▶ **Activity**
Give the data again word for word; drop the pictures.

[Structured diff data]
________
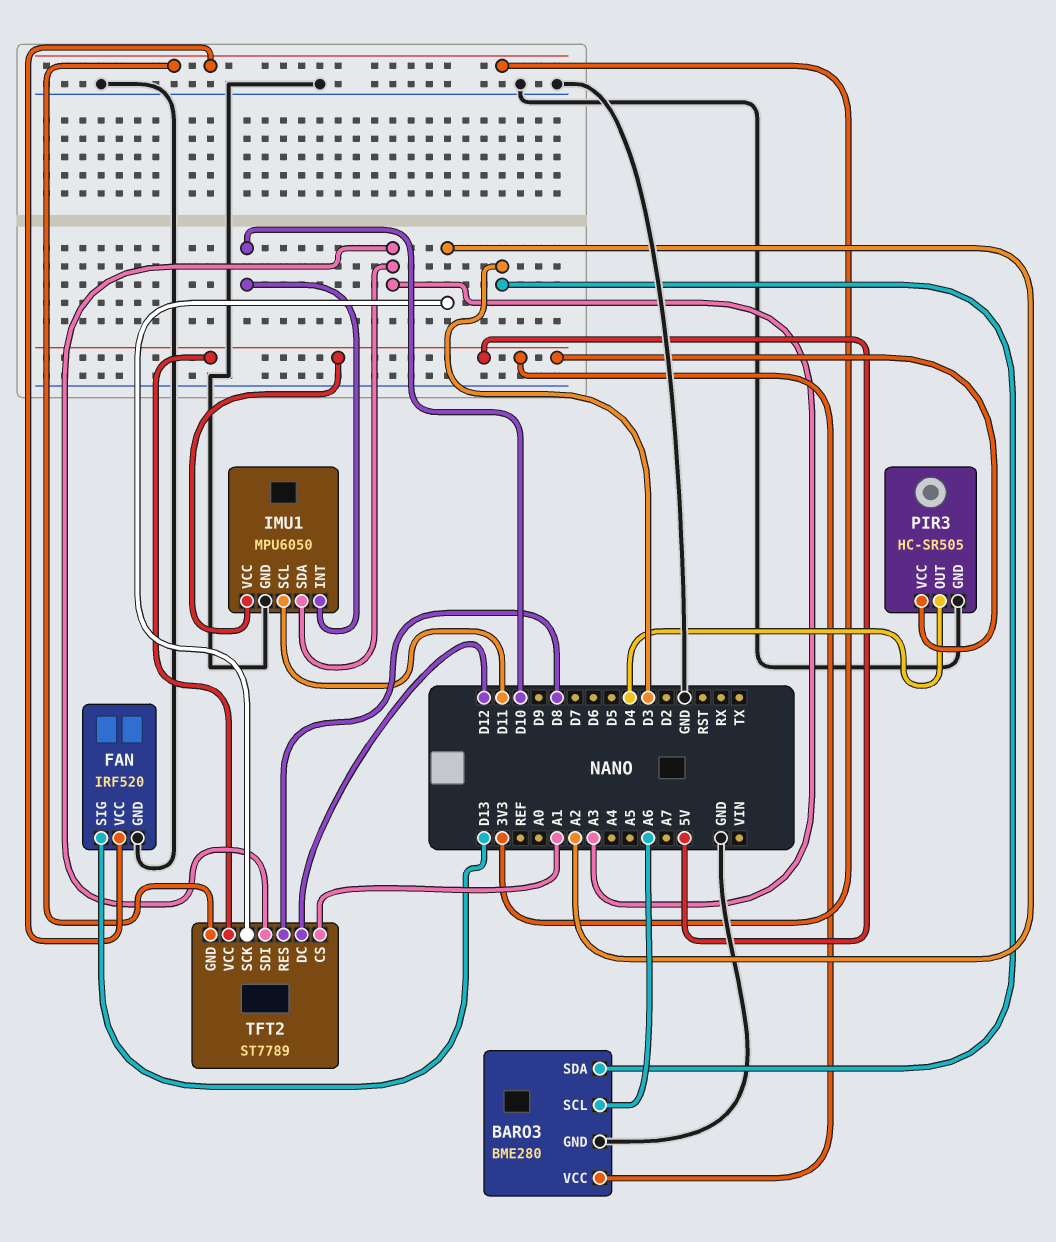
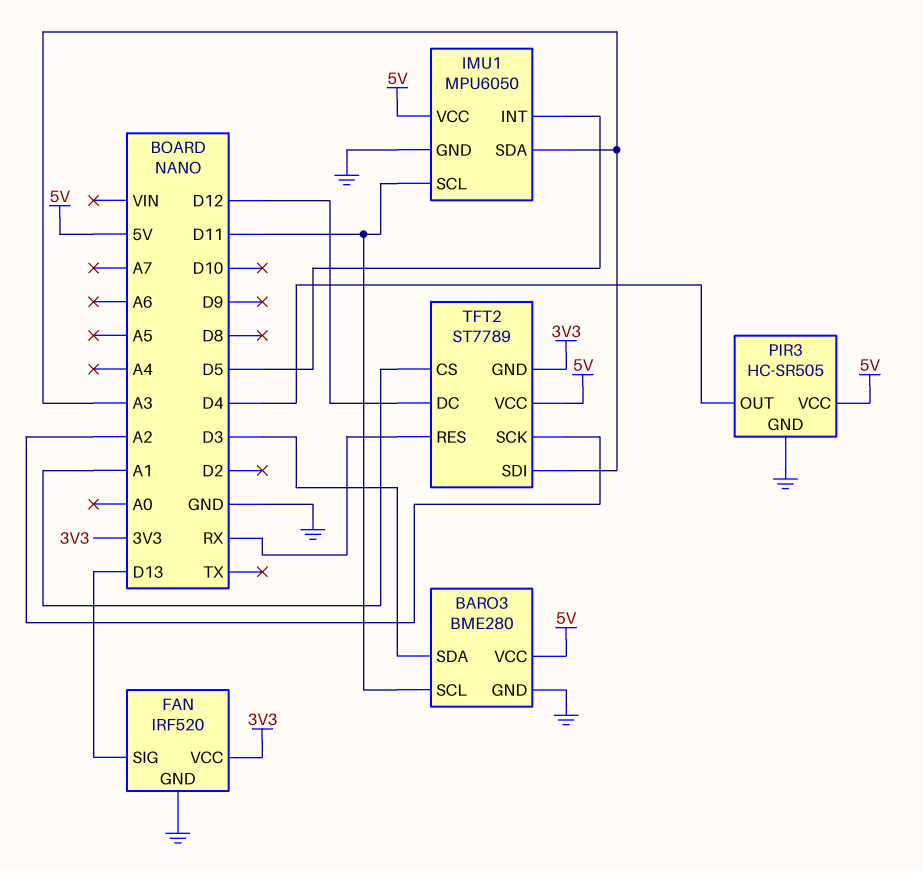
BARO3 pin SCL: A6 -> D11
IMU1 pin INT: D10 -> D5
TFT2 pin RES: D8 -> RX

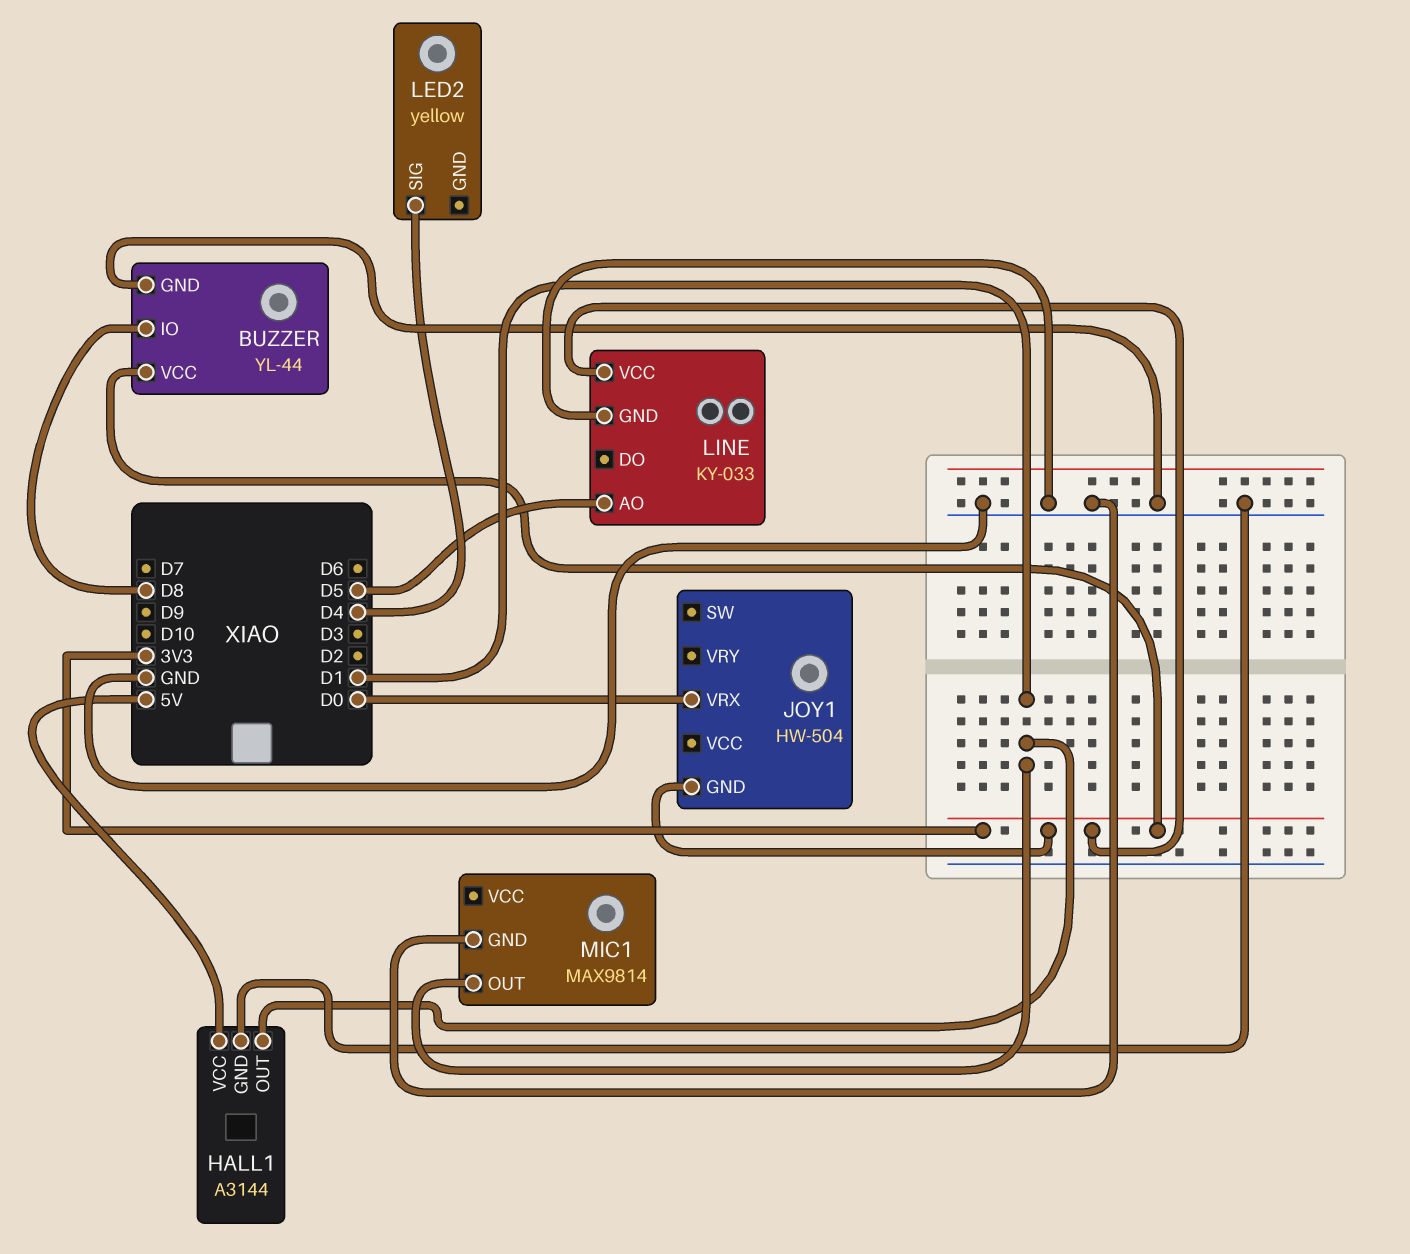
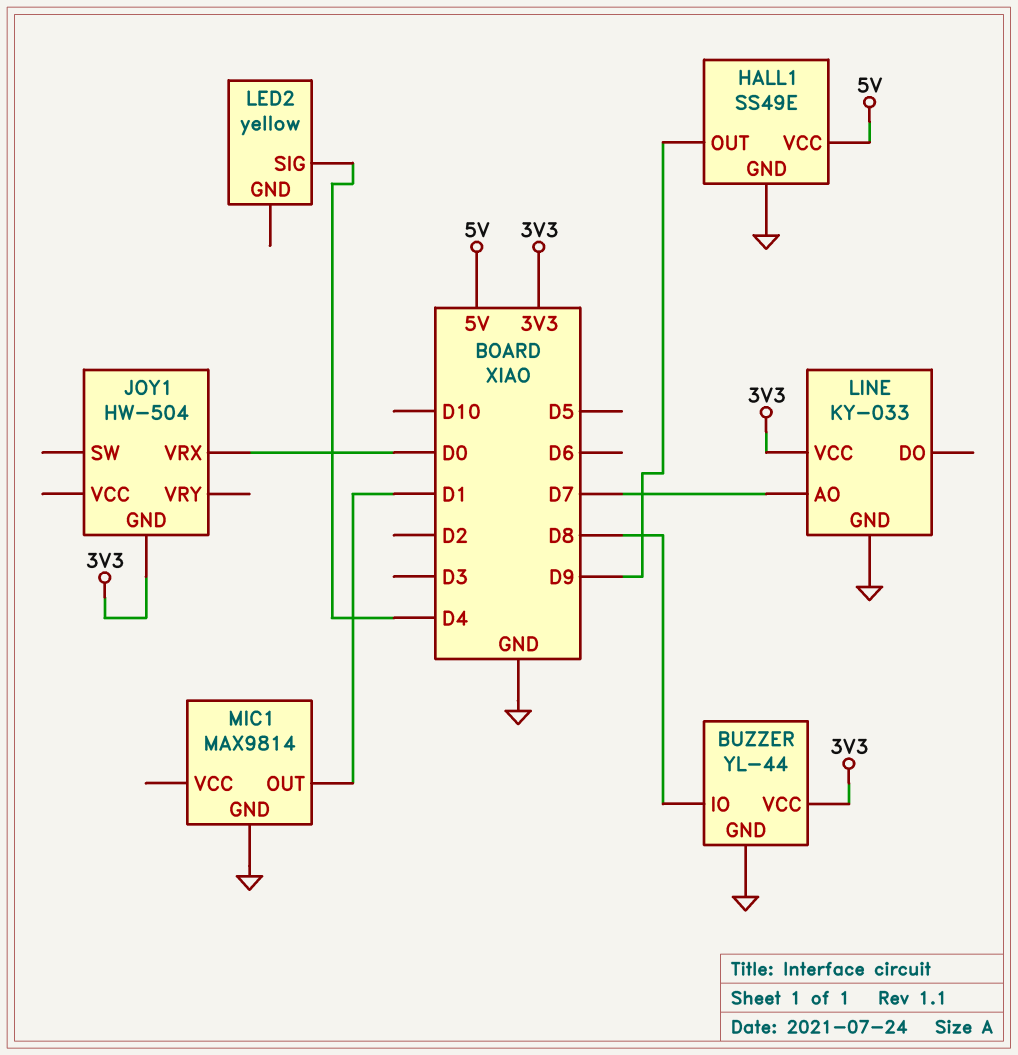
HALL1: A3144 -> SS49E
HALL1 pin OUT: D1 -> D9
LINE pin AO: D5 -> D7

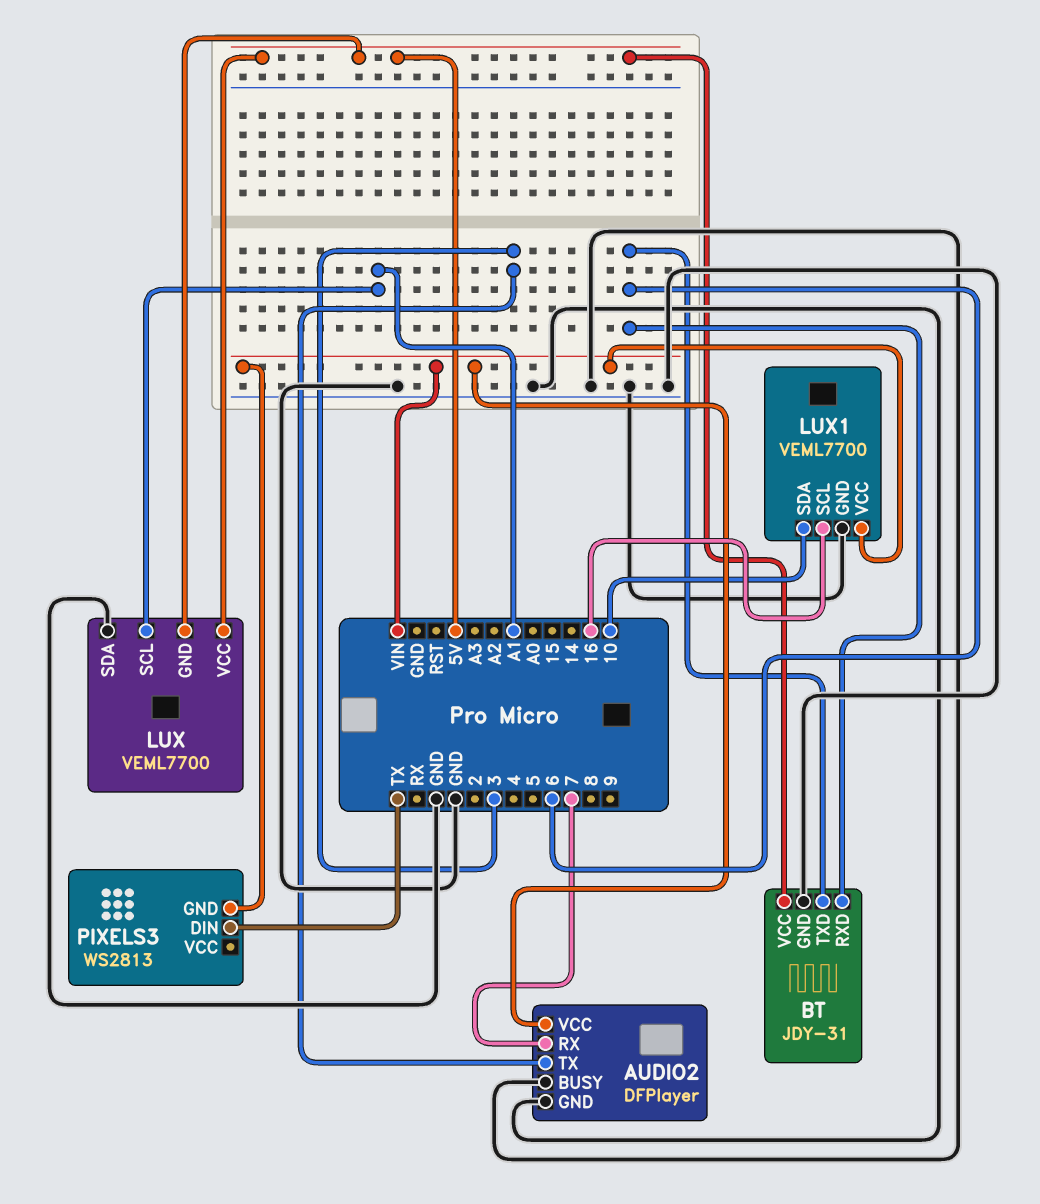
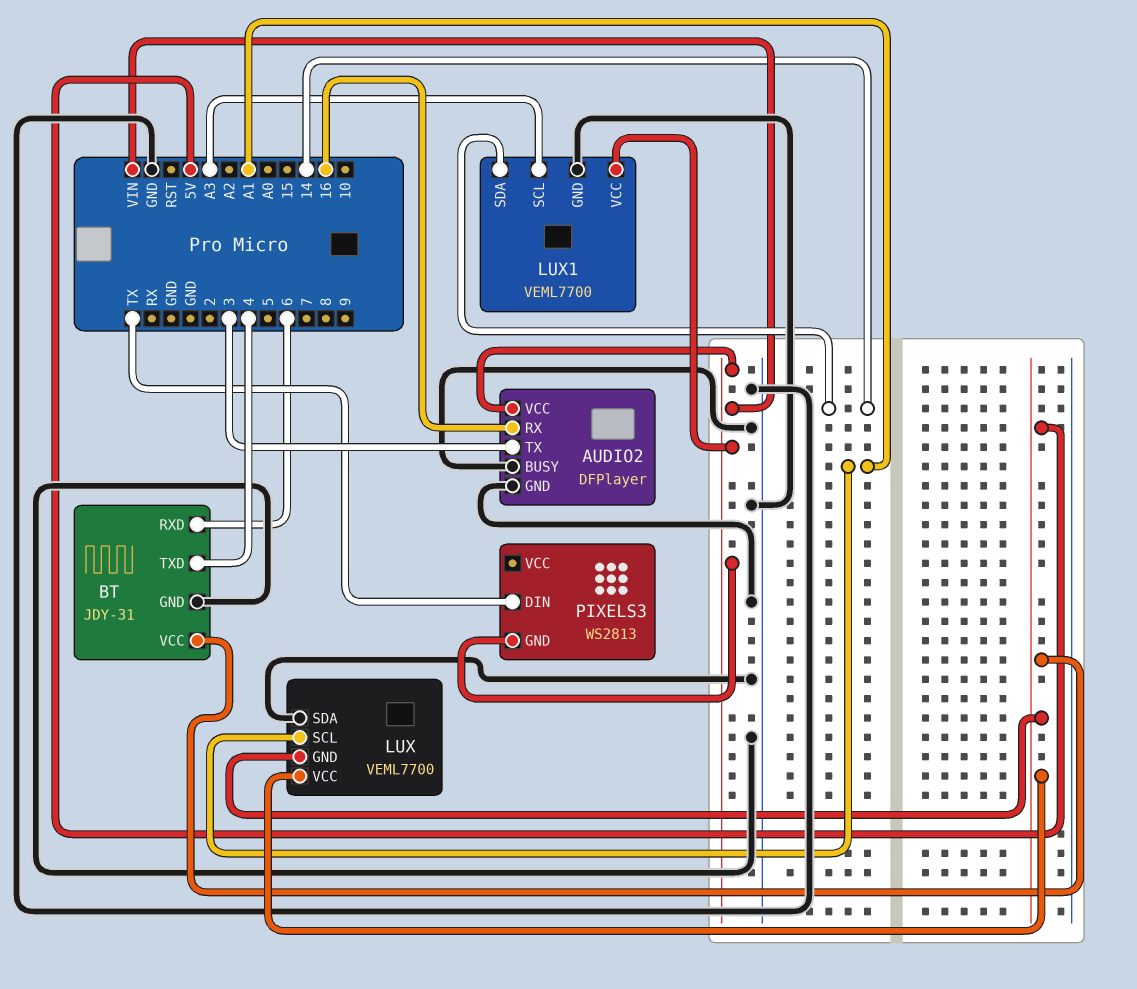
AUDIO2 pin RX: 7 -> 16
BT pin TXD: 6 -> 4
LUX1 pin SCL: 16 -> A3
LUX1 pin SDA: 10 -> 14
________
▶ **Result of the exercise**
BARO3 pin SCL: A6 -> D11
IMU1 pin INT: D10 -> D5
TFT2 pin RES: D8 -> RX

HALL1: A3144 -> SS49E
HALL1 pin OUT: D1 -> D9
LINE pin AO: D5 -> D7

AUDIO2 pin RX: 7 -> 16
BT pin TXD: 6 -> 4
LUX1 pin SCL: 16 -> A3
LUX1 pin SDA: 10 -> 14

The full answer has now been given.